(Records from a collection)
= = =

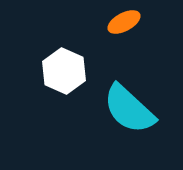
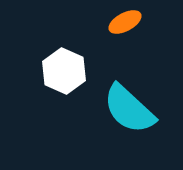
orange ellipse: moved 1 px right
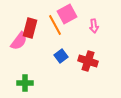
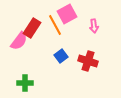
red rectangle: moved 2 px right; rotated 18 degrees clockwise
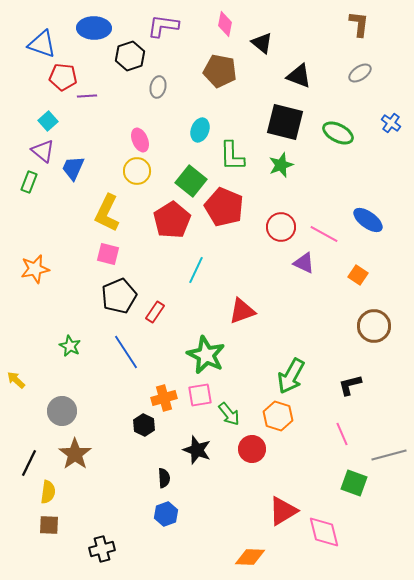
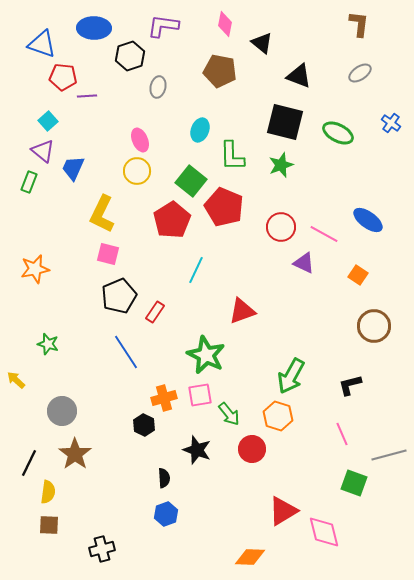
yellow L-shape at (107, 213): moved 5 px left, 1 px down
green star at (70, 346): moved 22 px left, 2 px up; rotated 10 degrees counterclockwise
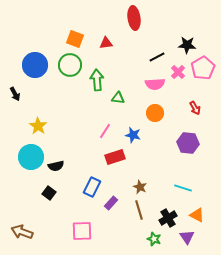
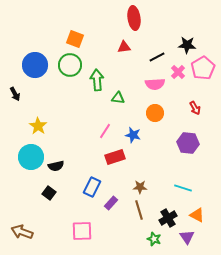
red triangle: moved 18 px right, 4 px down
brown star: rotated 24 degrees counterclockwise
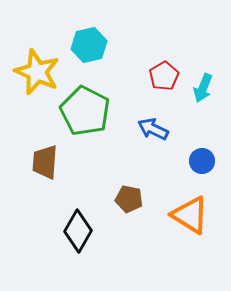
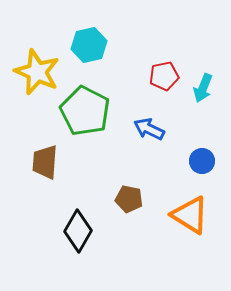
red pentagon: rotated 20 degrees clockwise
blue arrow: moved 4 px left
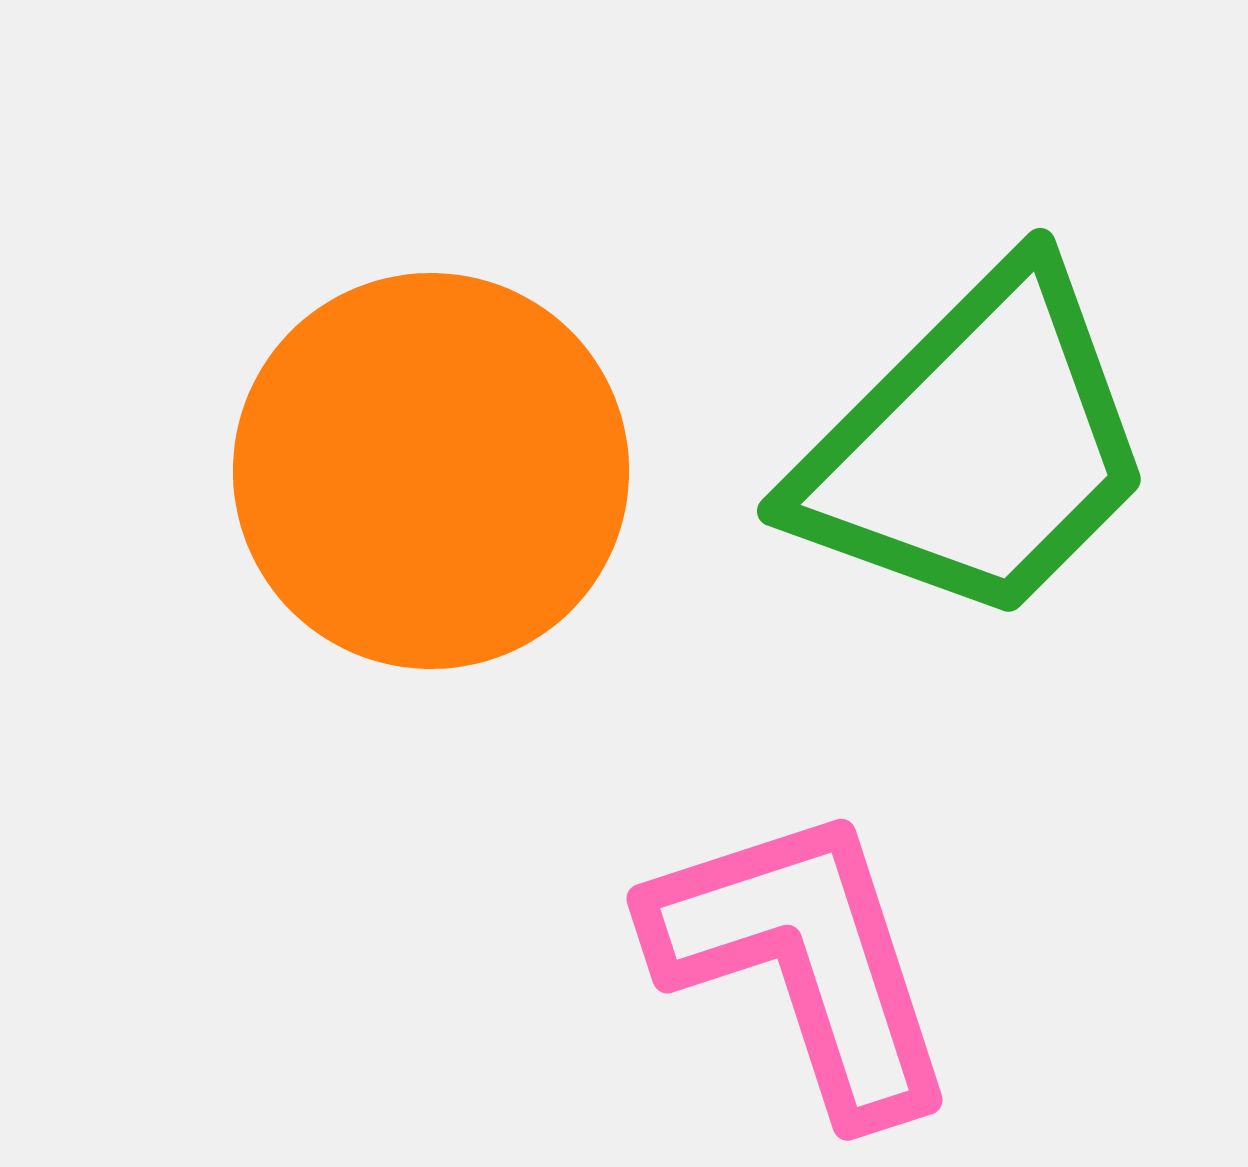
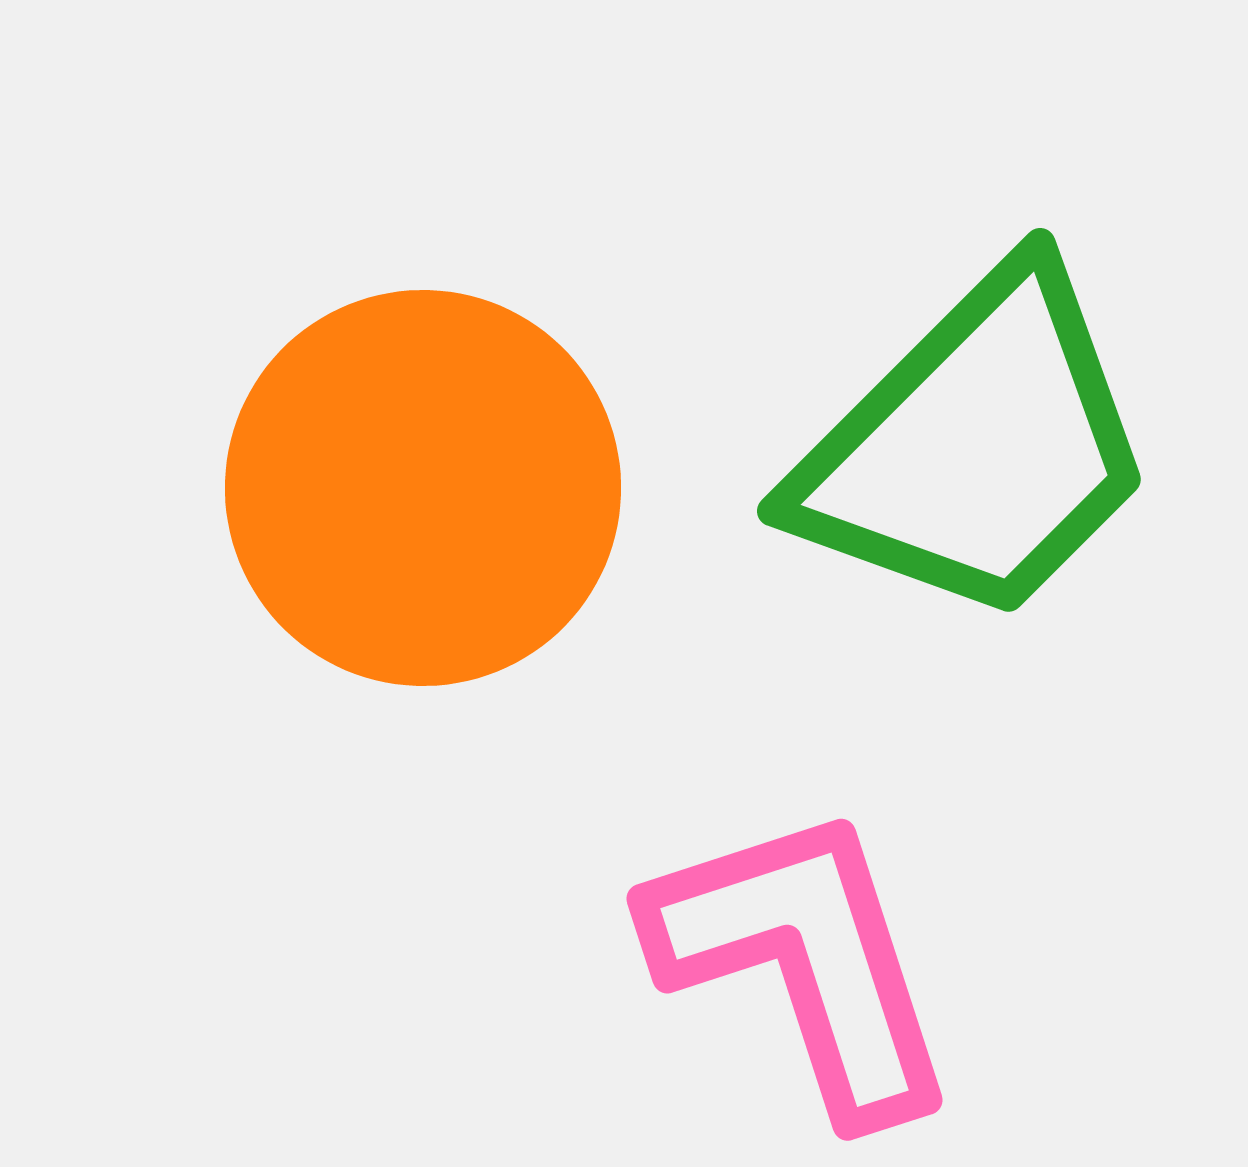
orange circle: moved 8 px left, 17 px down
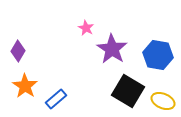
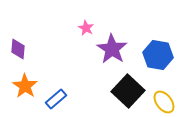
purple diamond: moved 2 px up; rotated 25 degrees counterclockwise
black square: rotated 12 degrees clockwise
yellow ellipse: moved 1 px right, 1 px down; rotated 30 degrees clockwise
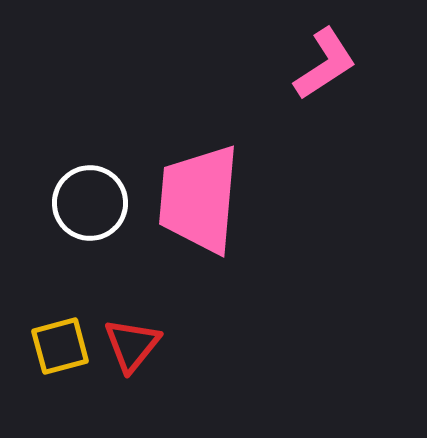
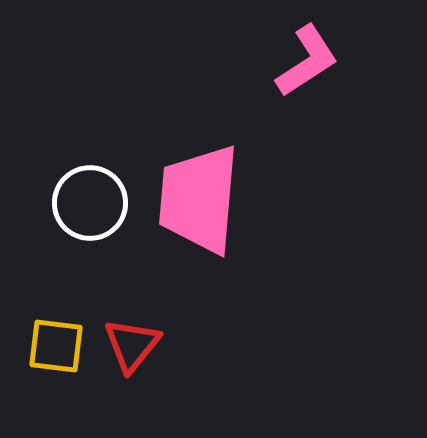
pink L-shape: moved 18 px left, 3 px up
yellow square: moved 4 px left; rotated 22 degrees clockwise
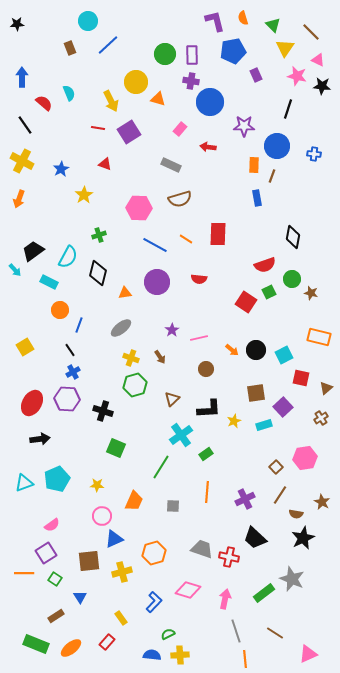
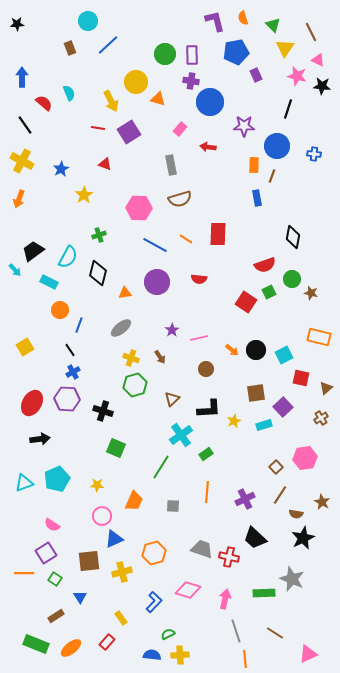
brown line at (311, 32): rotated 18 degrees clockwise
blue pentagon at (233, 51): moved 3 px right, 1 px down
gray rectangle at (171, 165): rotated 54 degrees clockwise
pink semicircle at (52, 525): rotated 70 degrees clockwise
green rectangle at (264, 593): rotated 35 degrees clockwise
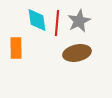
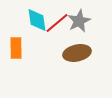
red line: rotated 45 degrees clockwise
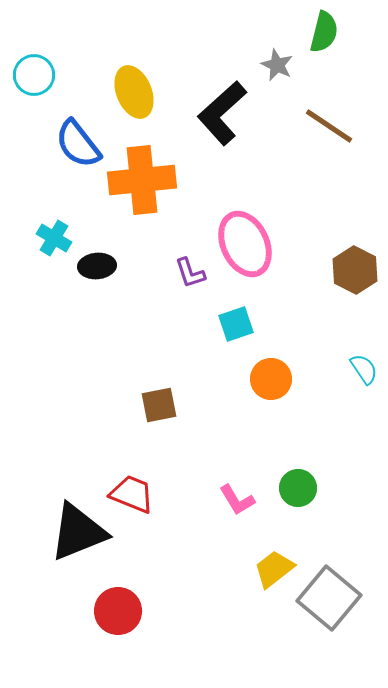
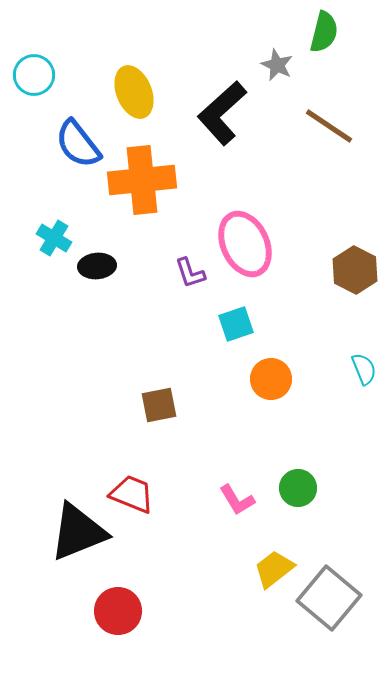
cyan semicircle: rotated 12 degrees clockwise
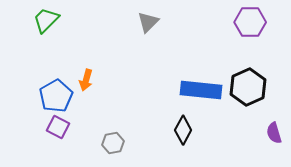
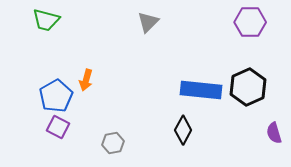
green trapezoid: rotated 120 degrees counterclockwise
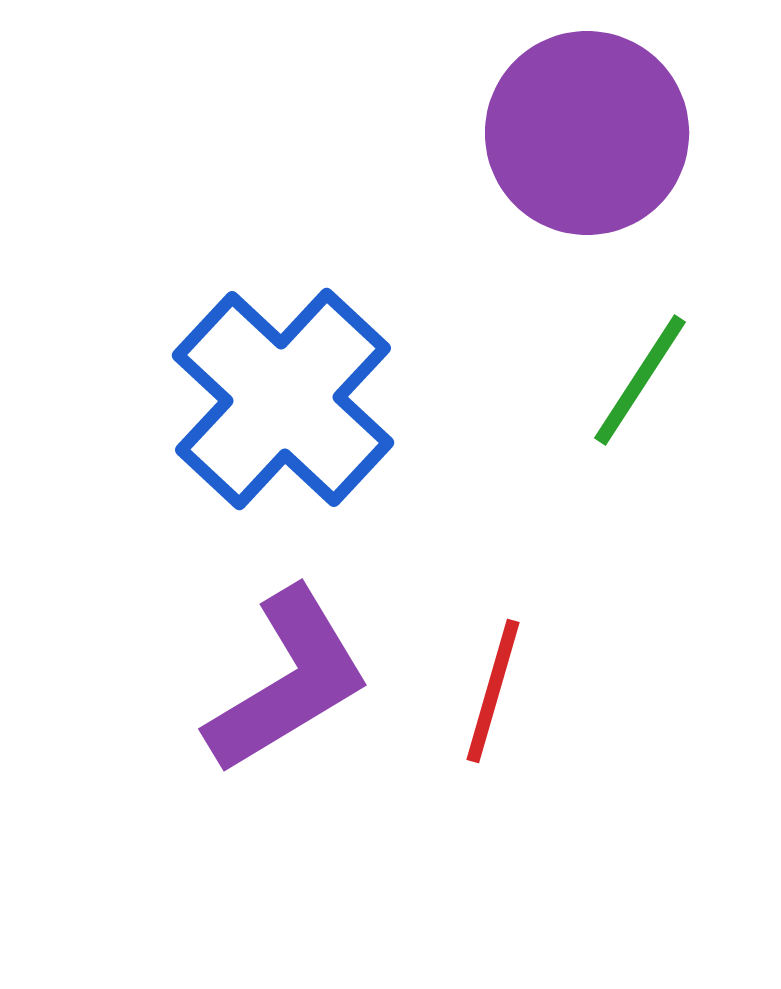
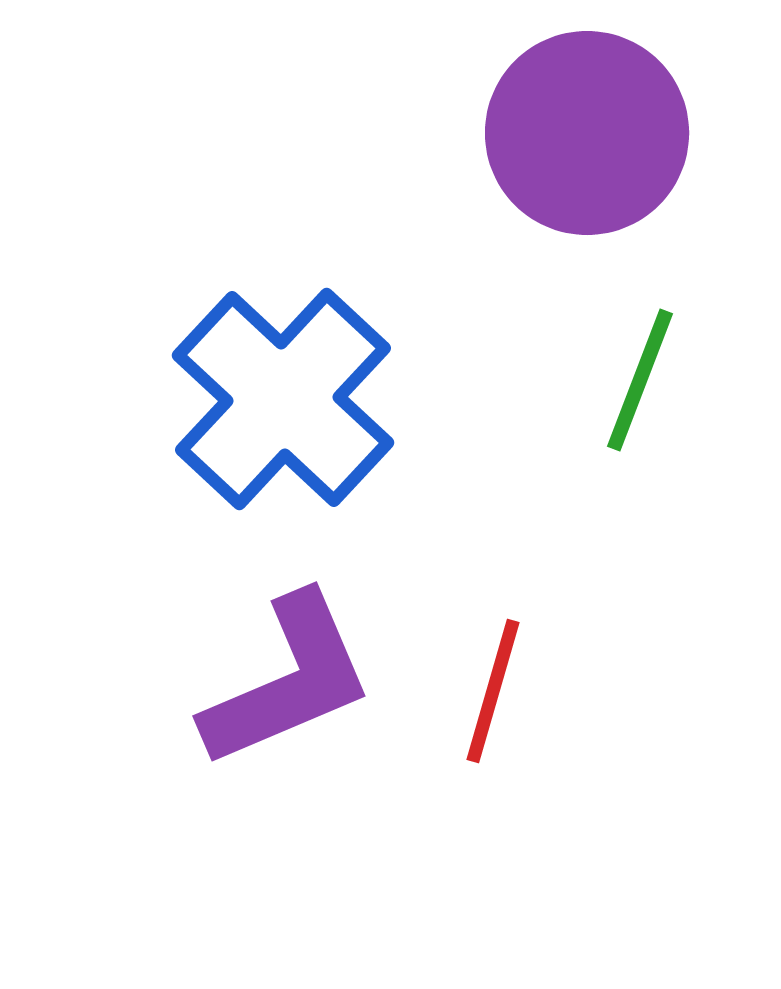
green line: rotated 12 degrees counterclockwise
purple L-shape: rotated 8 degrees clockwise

= = =

**Work item:**
Your copy should run from the line that has "red line: rotated 45 degrees clockwise" through the last line above, exactly, with both ends in and pictures out.

**Exercise output:**
red line: rotated 45 degrees clockwise
cyan semicircle: rotated 12 degrees clockwise
green trapezoid: rotated 120 degrees counterclockwise
green line: rotated 12 degrees counterclockwise
purple L-shape: rotated 8 degrees clockwise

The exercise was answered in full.